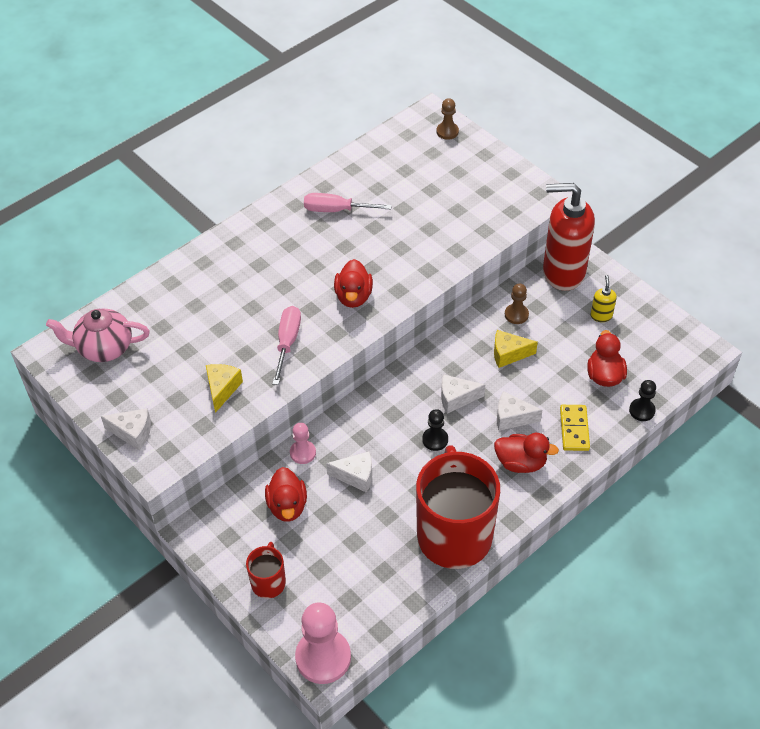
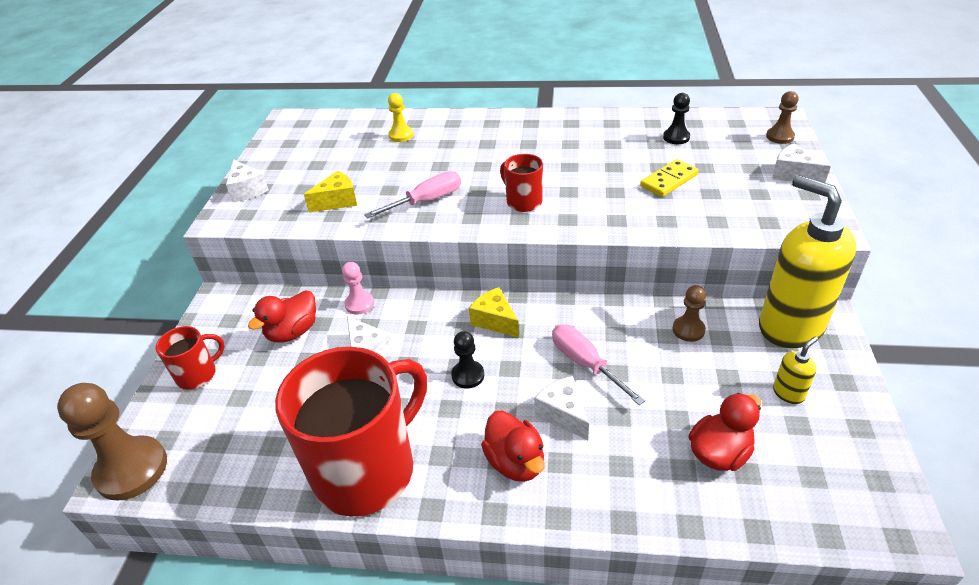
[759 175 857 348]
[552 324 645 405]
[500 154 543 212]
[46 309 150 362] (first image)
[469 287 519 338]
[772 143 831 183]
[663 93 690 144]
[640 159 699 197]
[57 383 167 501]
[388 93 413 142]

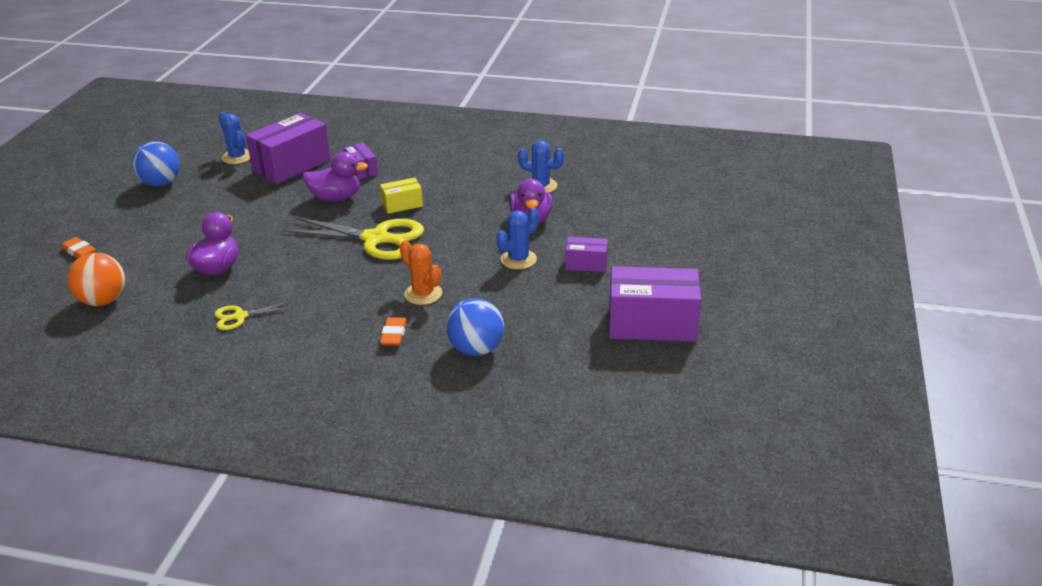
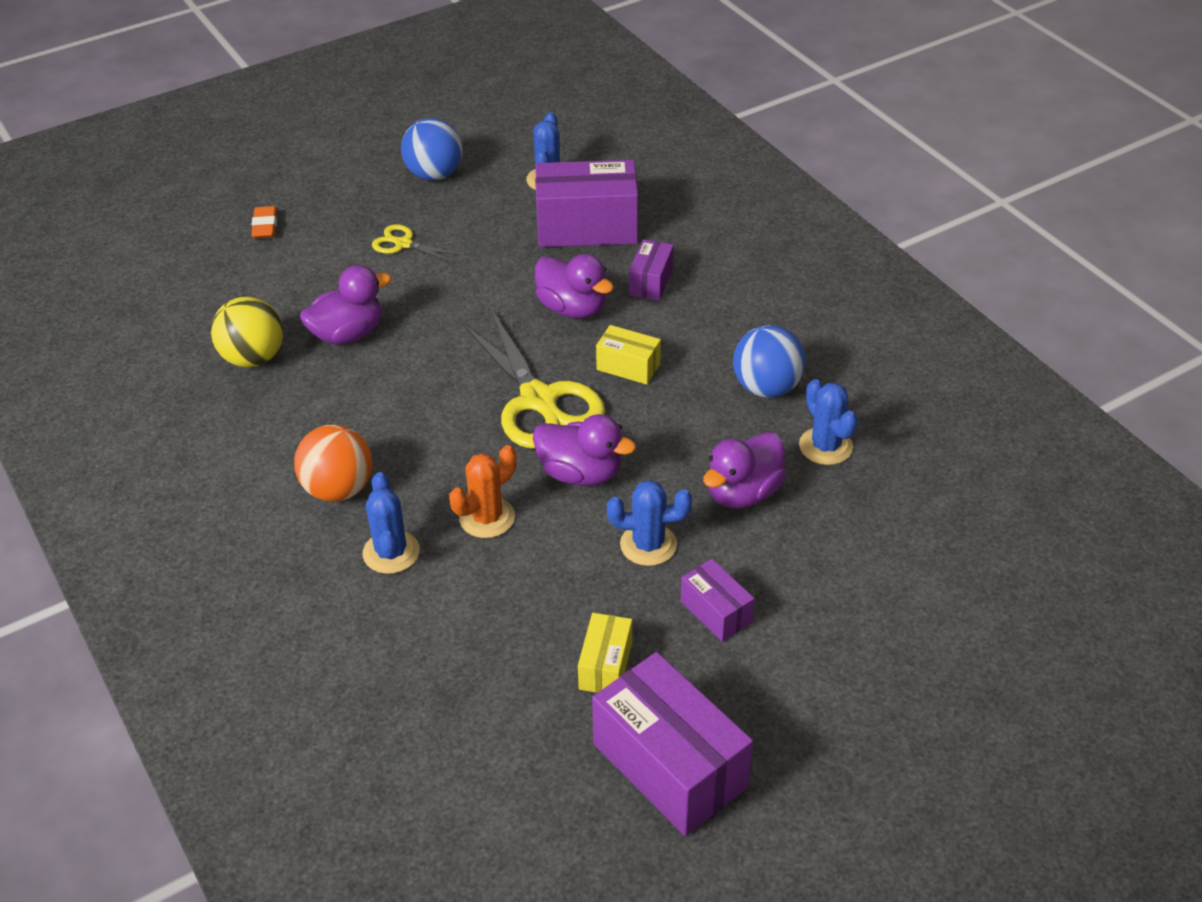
[449 445 517 538]
[294 425 372 502]
[733 325 806 398]
[372 224 462 263]
[362 472 420 574]
[211 297 283 367]
[533 414 636 486]
[578 613 632 693]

****

**WHAT YOU HAVE TO DO:**
Without including the pictures, copy all of the data exactly.

**COMPLETED EXERCISE:**
[759 175 857 348]
[552 324 645 405]
[500 154 543 212]
[46 309 150 362] (first image)
[469 287 519 338]
[772 143 831 183]
[663 93 690 144]
[640 159 699 197]
[57 383 167 501]
[388 93 413 142]

[449 445 517 538]
[294 425 372 502]
[733 325 806 398]
[372 224 462 263]
[362 472 420 574]
[211 297 283 367]
[533 414 636 486]
[578 613 632 693]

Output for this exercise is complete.